--- Data shown Enclosed Below ---

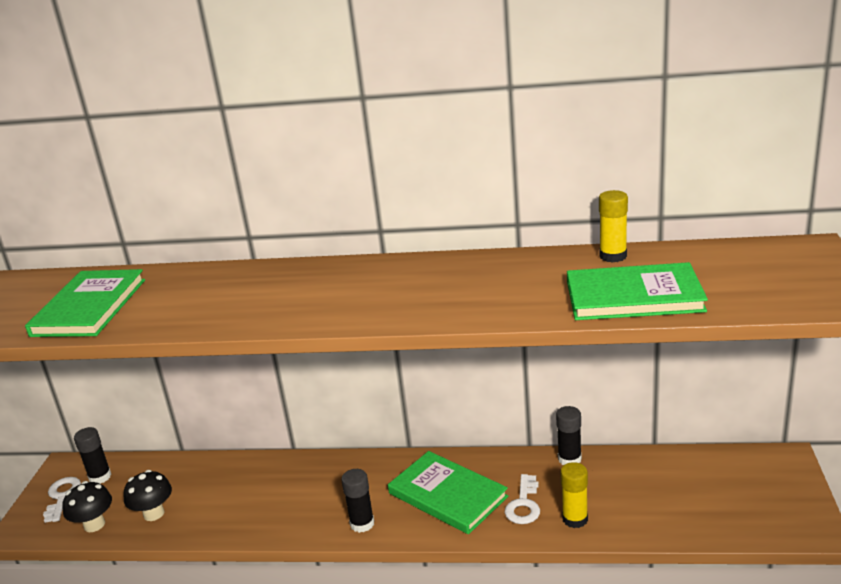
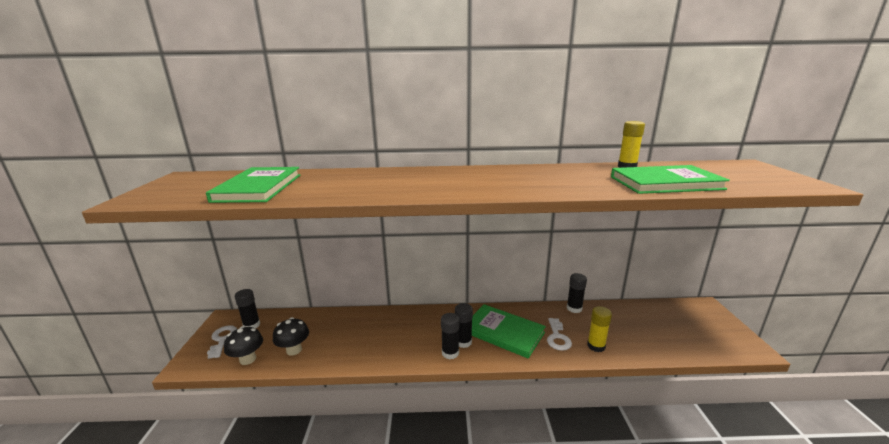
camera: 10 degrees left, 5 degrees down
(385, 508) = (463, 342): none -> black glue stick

--- End of Enclosed Data shown ---
--- Data shown Enclosed Below ---

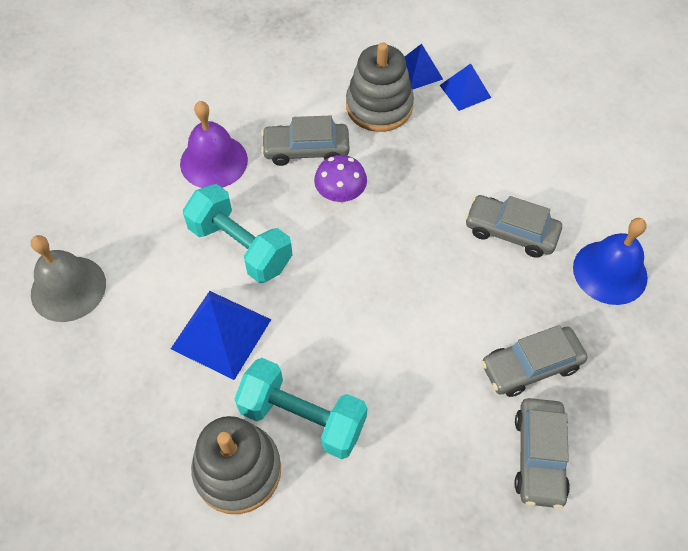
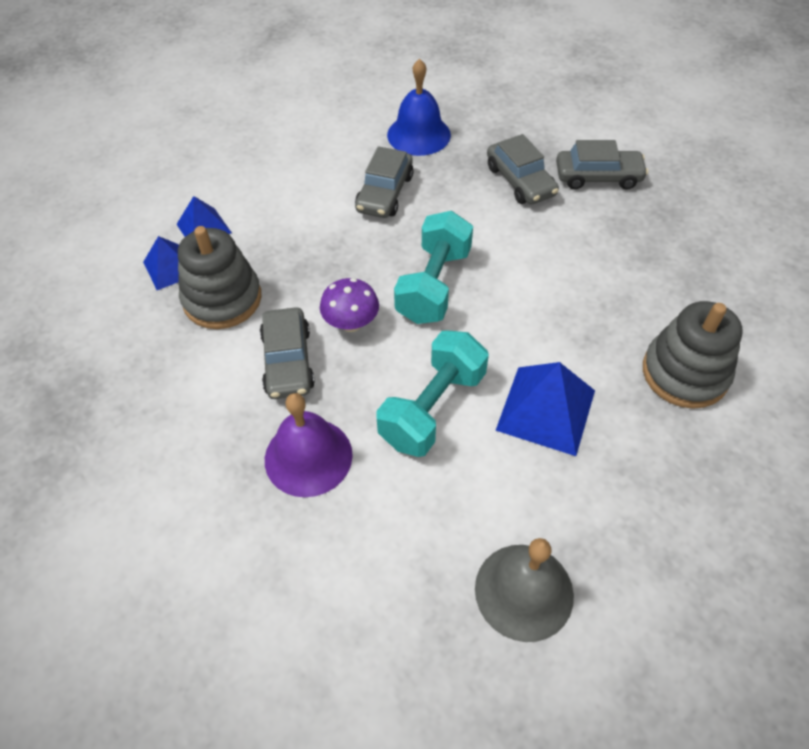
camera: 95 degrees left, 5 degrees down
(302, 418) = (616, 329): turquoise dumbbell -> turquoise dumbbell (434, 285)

--- End of Enclosed Data shown ---

Work instructions:
From the records above, give again exactly the lines running from the line with "camera: 95 degrees left, 5 degrees down" to the line with "(302, 418) = (616, 329): turquoise", inclusive.

Written solution:
camera: 95 degrees left, 5 degrees down
(302, 418) = (616, 329): turquoise dumbbell -> turquoise dumbbell (434, 285)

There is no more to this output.